Start of Material to process

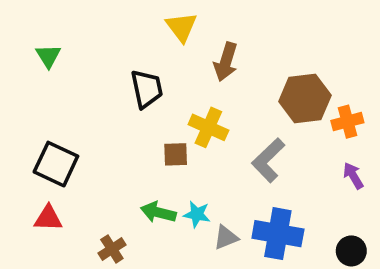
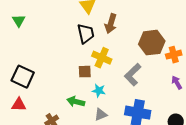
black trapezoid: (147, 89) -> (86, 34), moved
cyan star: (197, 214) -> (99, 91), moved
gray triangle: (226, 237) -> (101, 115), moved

End of Material to process
Start of Material to process

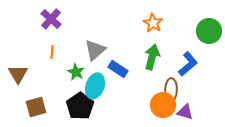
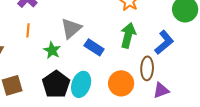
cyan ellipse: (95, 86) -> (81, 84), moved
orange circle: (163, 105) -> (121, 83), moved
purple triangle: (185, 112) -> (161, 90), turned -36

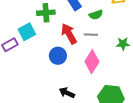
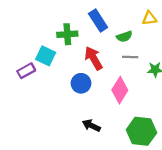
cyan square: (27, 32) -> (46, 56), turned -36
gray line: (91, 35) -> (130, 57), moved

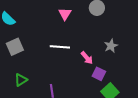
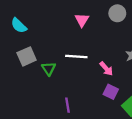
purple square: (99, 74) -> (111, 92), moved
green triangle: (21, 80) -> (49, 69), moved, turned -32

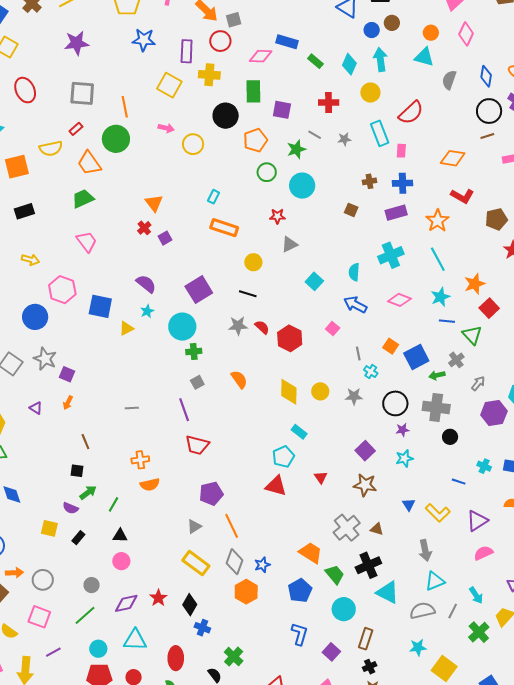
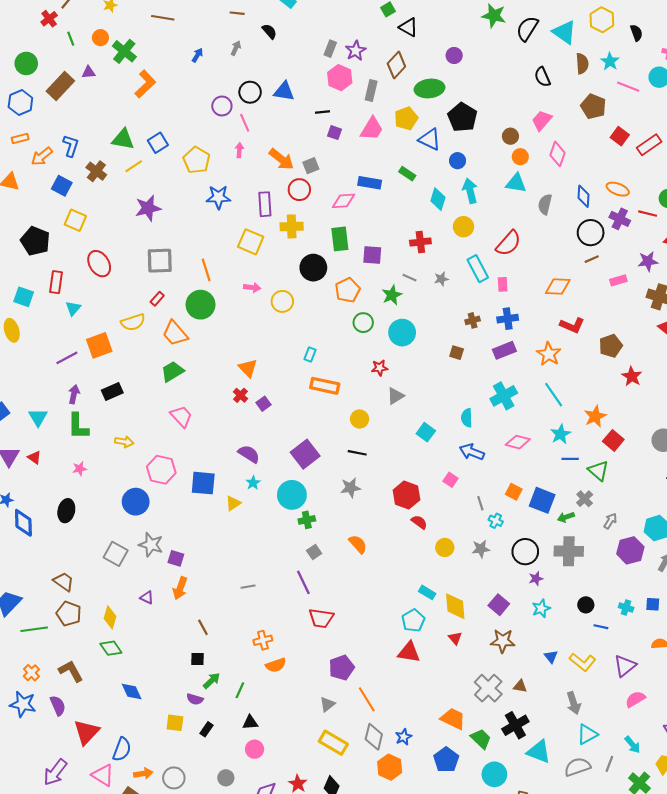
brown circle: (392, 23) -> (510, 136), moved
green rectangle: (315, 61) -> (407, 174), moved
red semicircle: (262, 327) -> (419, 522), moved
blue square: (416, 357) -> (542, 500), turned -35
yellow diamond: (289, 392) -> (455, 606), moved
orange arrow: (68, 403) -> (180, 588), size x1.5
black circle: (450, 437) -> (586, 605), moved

End of Material to process

- Exercise aim
Repeat, character for character, the lines of the material above from the line with "brown circle: (392, 23) -> (510, 136), moved" through the line with "black circle: (450, 437) -> (586, 605), moved".

- Task answer
brown circle: (392, 23) -> (510, 136), moved
green rectangle: (315, 61) -> (407, 174), moved
red semicircle: (262, 327) -> (419, 522), moved
blue square: (416, 357) -> (542, 500), turned -35
yellow diamond: (289, 392) -> (455, 606), moved
orange arrow: (68, 403) -> (180, 588), size x1.5
black circle: (450, 437) -> (586, 605), moved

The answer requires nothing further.